*TASK PROMPT*
The lines to find are those in the entries that hold the word "amarillo"; copy every one of them.

━━ EXCERPTED DATA ━━

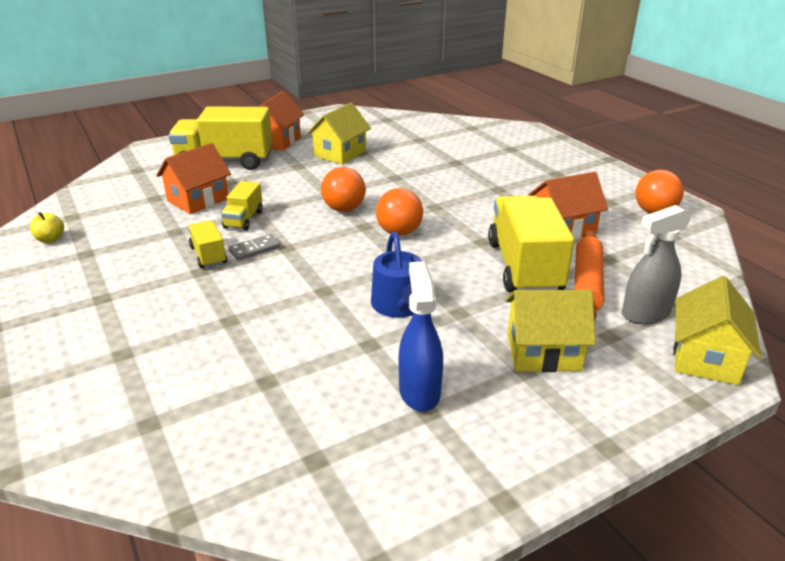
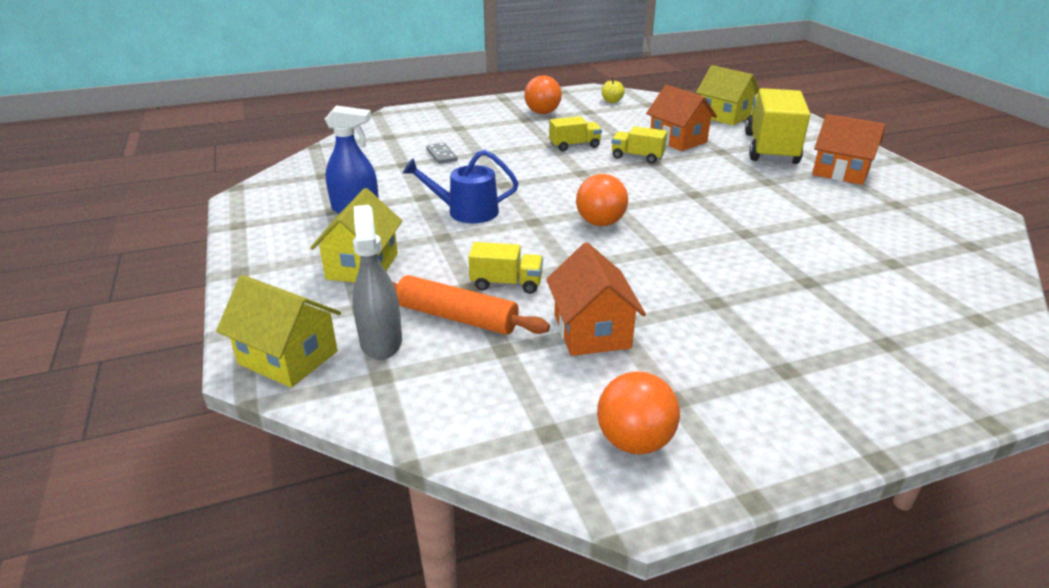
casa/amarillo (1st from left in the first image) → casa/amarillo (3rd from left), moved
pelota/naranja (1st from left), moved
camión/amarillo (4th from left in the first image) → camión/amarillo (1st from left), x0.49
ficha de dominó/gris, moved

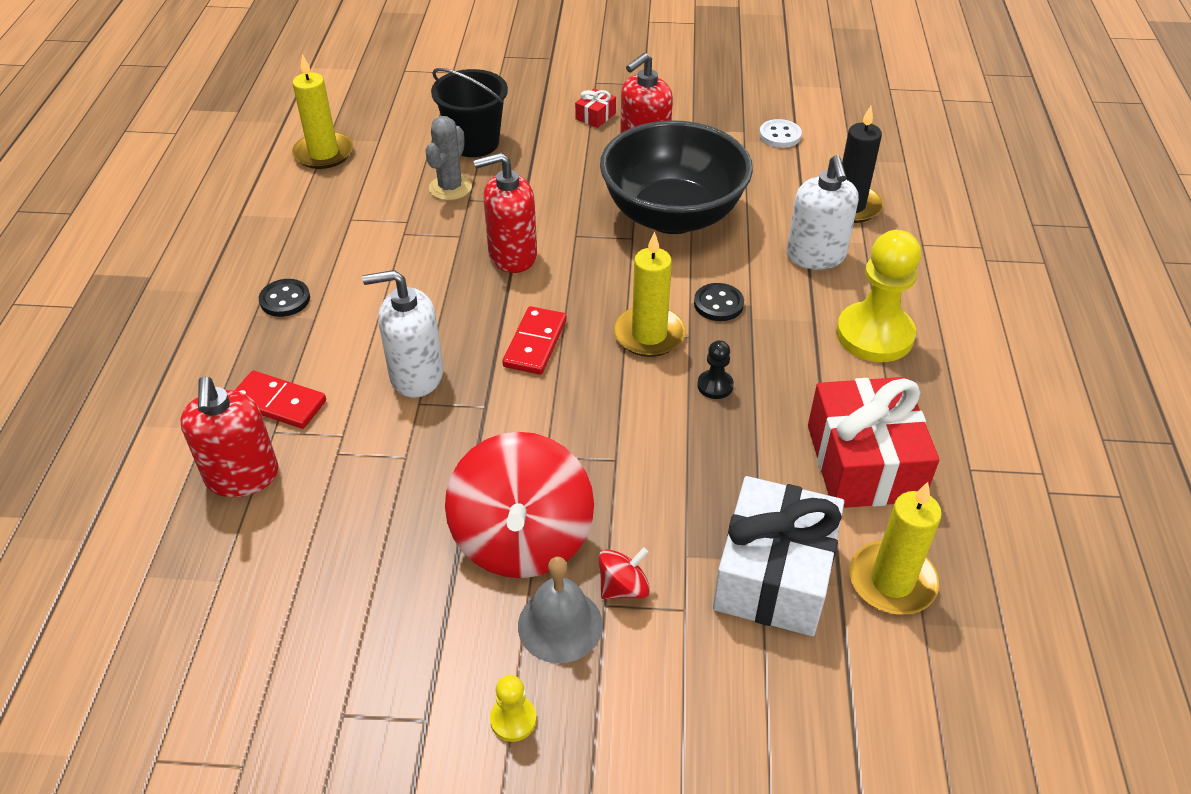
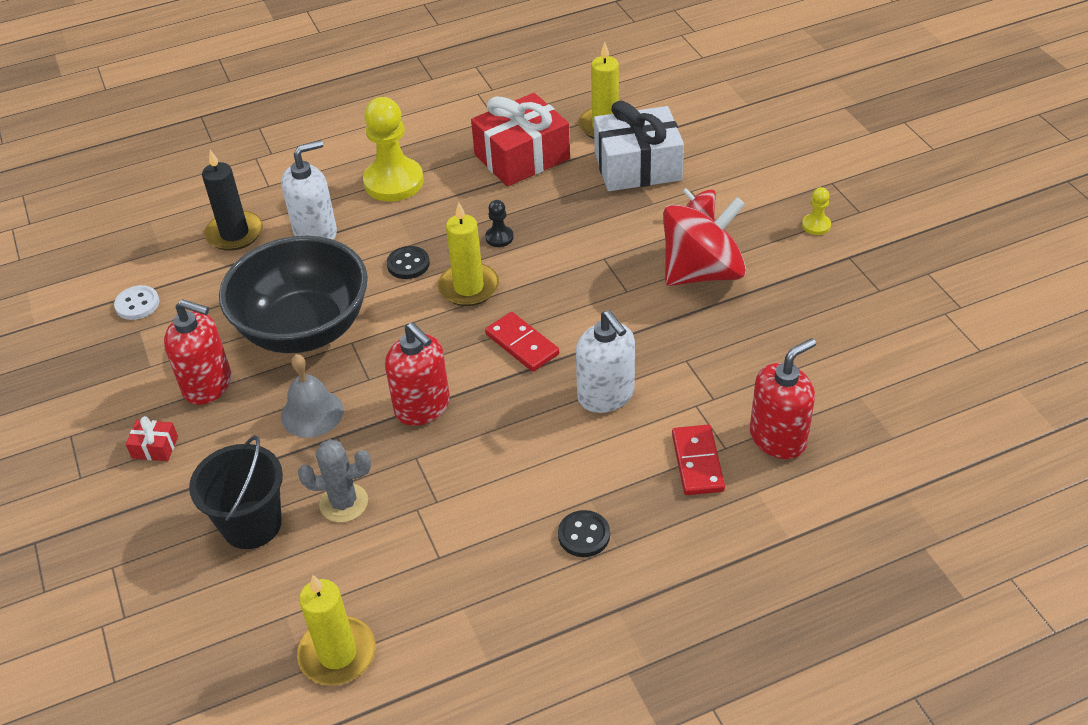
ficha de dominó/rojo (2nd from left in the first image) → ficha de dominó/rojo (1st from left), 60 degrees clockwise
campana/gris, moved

━━━
━━ EXCERPTED DATA ━━

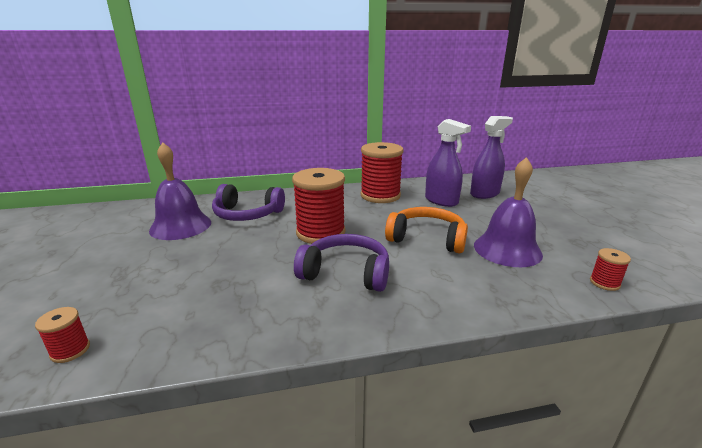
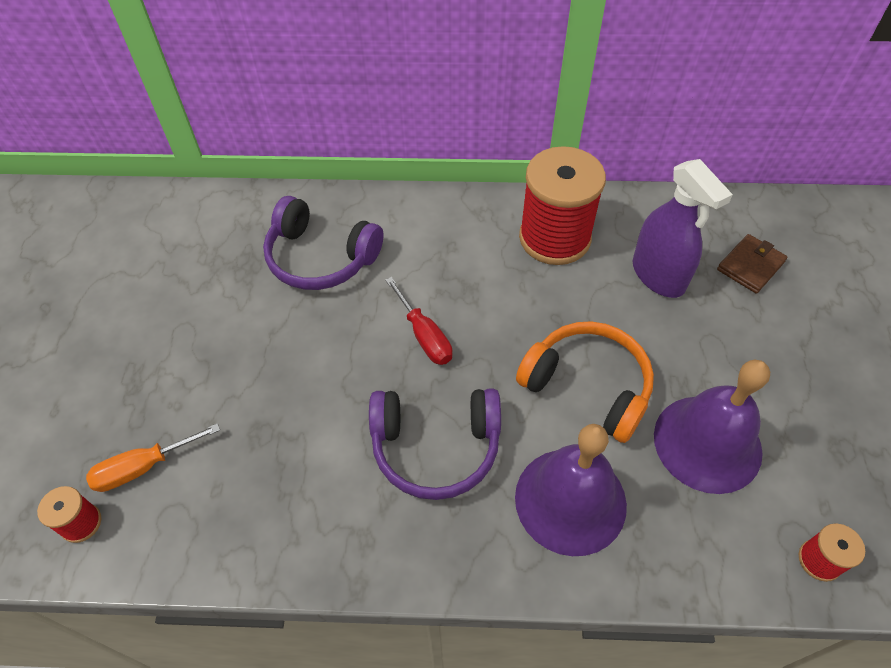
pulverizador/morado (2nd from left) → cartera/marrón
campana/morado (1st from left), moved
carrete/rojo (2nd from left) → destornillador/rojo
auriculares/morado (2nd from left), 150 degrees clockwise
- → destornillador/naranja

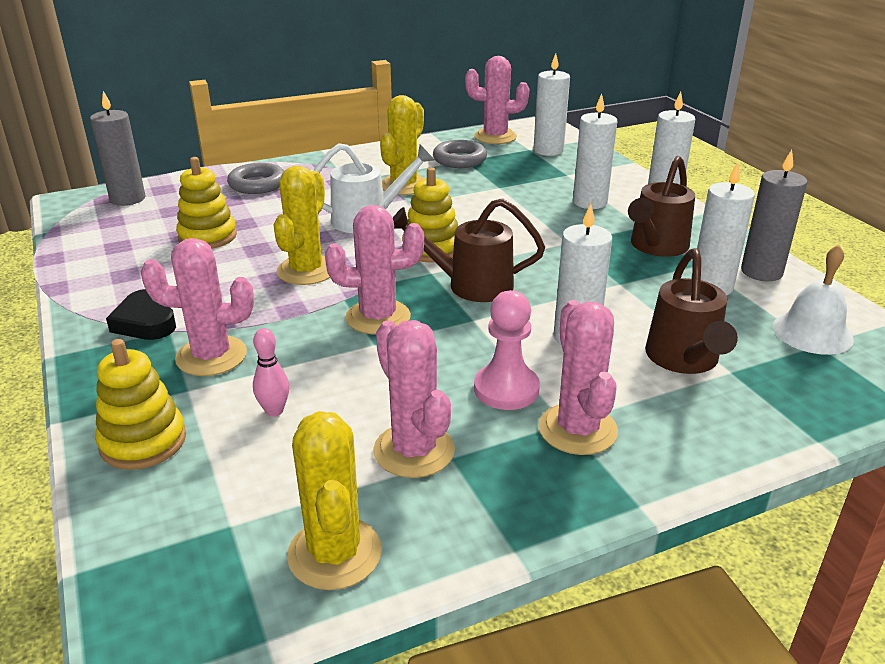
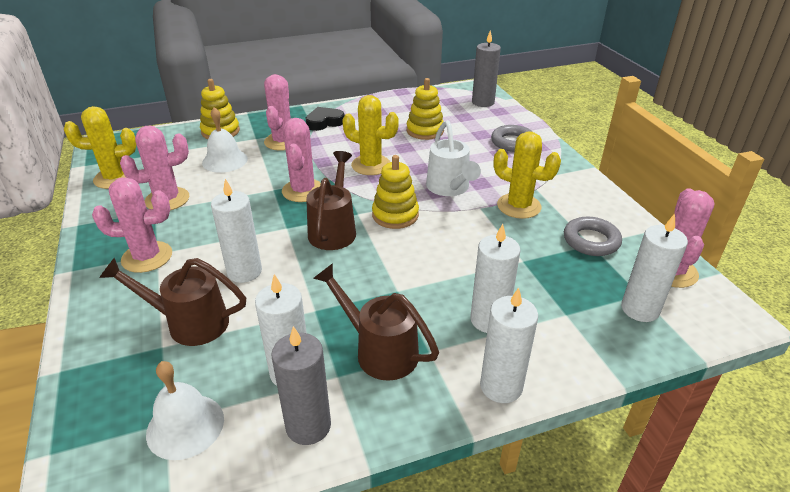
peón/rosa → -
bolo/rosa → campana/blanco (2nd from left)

━━━

*EXERCISE RESPONSE*
casa/amarillo (1st from left in the first image) → casa/amarillo (3rd from left), moved
camión/amarillo (4th from left in the first image) → camión/amarillo (1st from left), x0.49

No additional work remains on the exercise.